(Scene images with change listings)
# # #

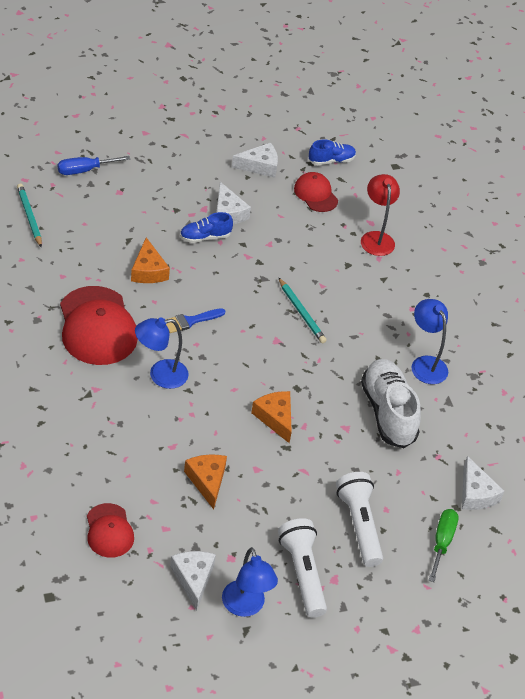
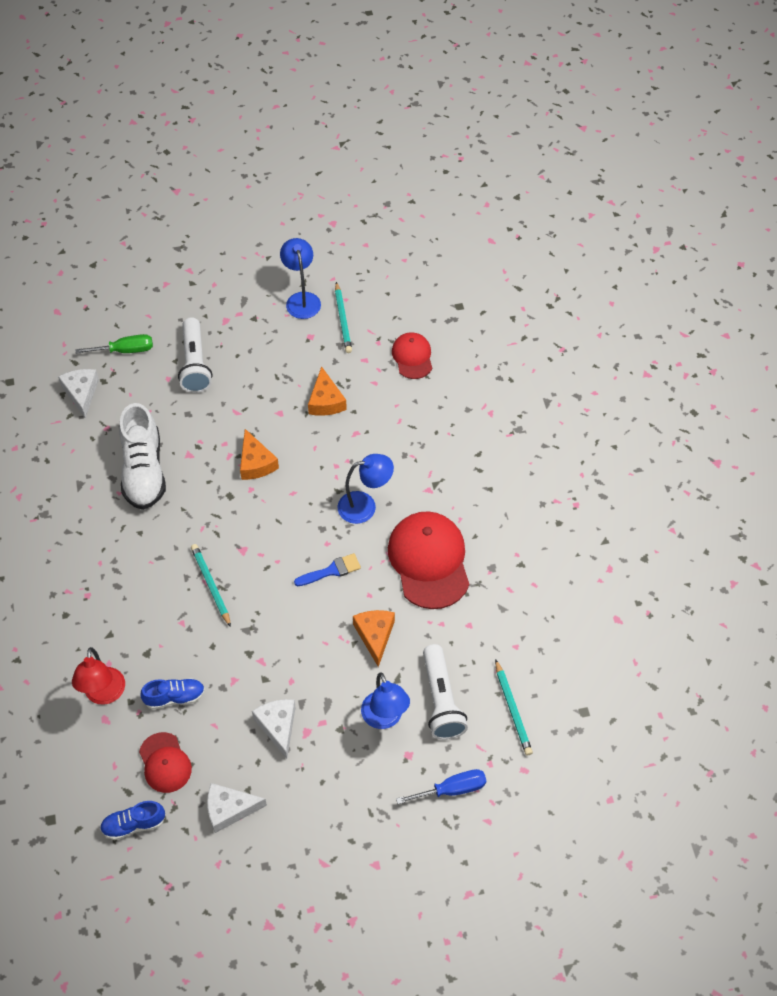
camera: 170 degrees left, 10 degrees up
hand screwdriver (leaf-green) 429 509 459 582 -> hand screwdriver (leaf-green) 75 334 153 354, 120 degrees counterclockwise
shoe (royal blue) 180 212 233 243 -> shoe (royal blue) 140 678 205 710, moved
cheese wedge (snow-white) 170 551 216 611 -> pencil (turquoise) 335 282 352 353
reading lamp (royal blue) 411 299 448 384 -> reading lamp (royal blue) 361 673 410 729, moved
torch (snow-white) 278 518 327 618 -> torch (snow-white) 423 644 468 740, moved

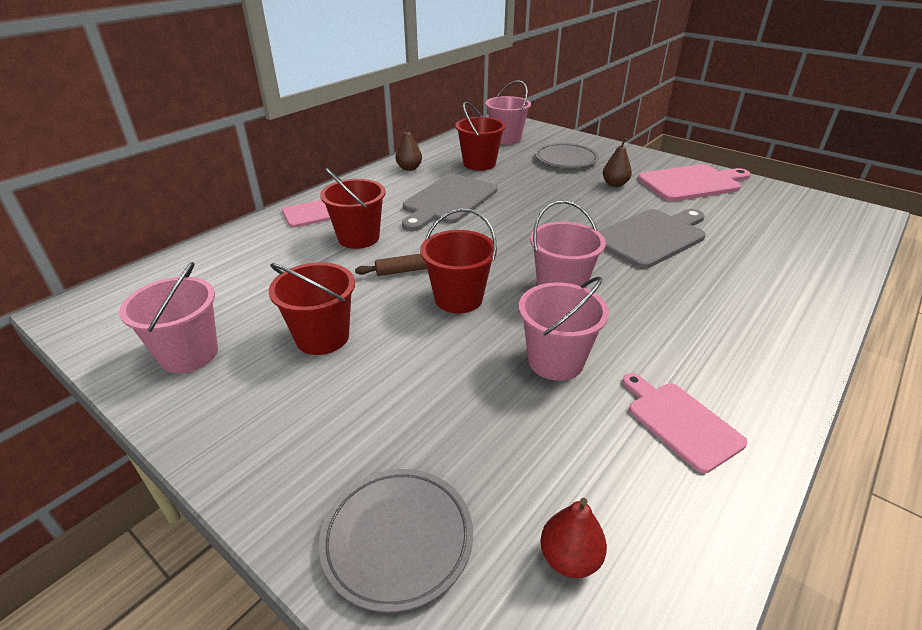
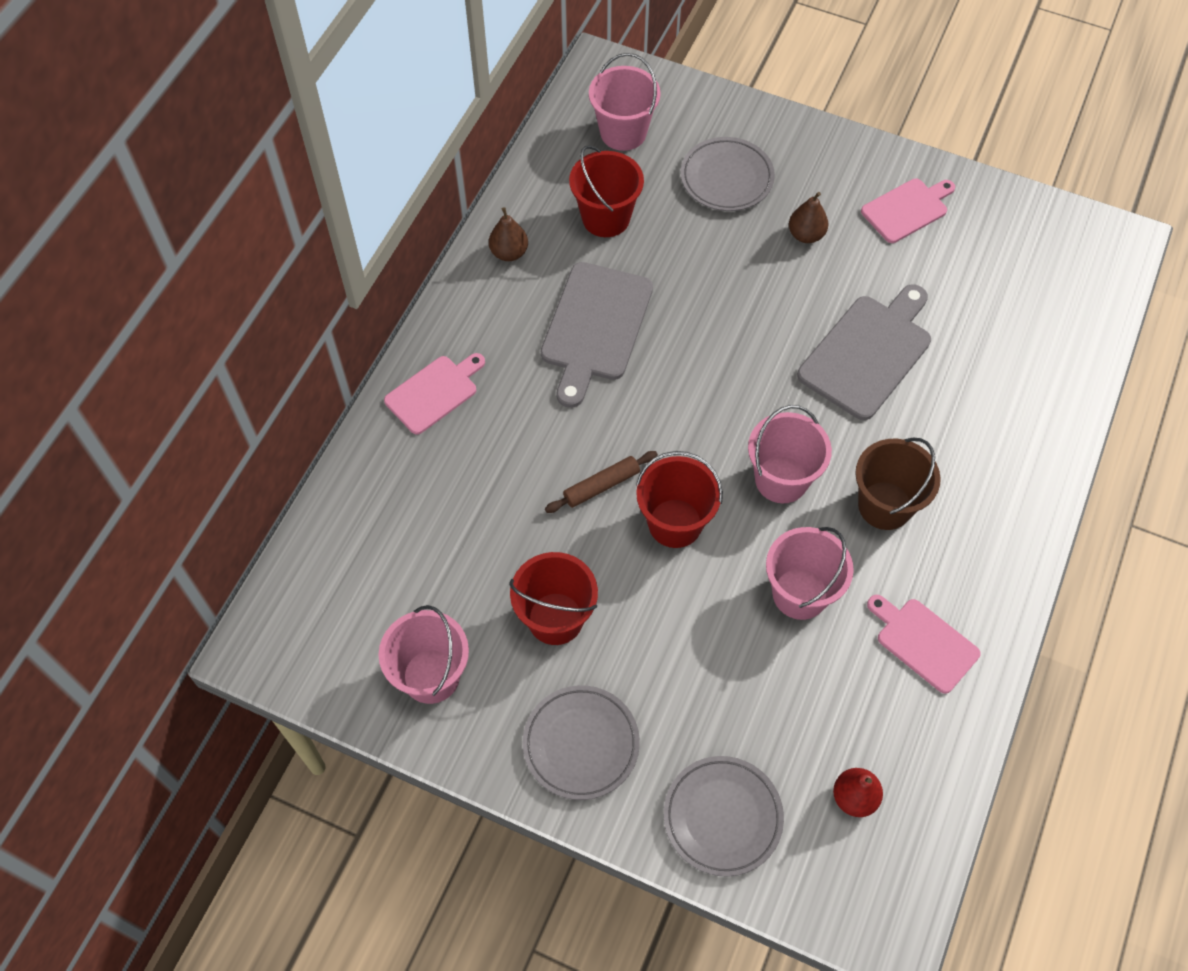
camera: 15 degrees left, 25 degrees up
none -> flat dish (ash-grey) 523 685 640 800
none -> sand bucket (russet) 855 438 941 530
bread board (rose-pink) 637 164 751 201 -> bread board (rose-pink) 861 179 955 243, x0.63
sand bucket (red) 320 168 386 249 -> none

# # #

▶ **EXERCISE DESCRIPTION**
Only the lines from the line with "cheese wedge (snow-white)" through the closing line of the data, both included, should be set down, exactly as written and without pictures.

▶ **ANSWER SPACE**
cheese wedge (snow-white) 170 551 216 611 -> pencil (turquoise) 335 282 352 353
reading lamp (royal blue) 411 299 448 384 -> reading lamp (royal blue) 361 673 410 729, moved
torch (snow-white) 278 518 327 618 -> torch (snow-white) 423 644 468 740, moved

camera: 15 degrees left, 25 degrees up
none -> flat dish (ash-grey) 523 685 640 800
none -> sand bucket (russet) 855 438 941 530
bread board (rose-pink) 637 164 751 201 -> bread board (rose-pink) 861 179 955 243, x0.63
sand bucket (red) 320 168 386 249 -> none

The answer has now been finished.